Assignment
Could you restate the data below word for word, without its pictures?

*** Data for analysis Section Begins ***

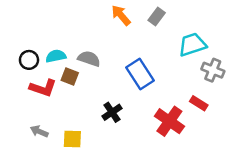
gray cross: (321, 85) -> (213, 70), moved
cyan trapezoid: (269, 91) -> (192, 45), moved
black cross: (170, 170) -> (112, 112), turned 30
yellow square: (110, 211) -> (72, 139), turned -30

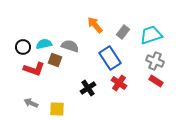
orange arrow: (121, 15) -> (95, 25), moved
gray rectangle: (157, 17) -> (123, 32), moved
gray cross: (213, 70) -> (155, 61), moved
red cross: (169, 121) -> (119, 83), moved, size x0.7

*** Data for analysis Section Ends ***

Output of the exercise
gray cross: (321, 85) -> (213, 70), moved
cyan trapezoid: (269, 91) -> (192, 45), moved
black cross: (170, 170) -> (112, 112), turned 30
yellow square: (110, 211) -> (72, 139), turned -30

orange arrow: (121, 15) -> (95, 25), moved
gray rectangle: (157, 17) -> (123, 32), moved
gray cross: (213, 70) -> (155, 61), moved
red cross: (169, 121) -> (119, 83), moved, size x0.7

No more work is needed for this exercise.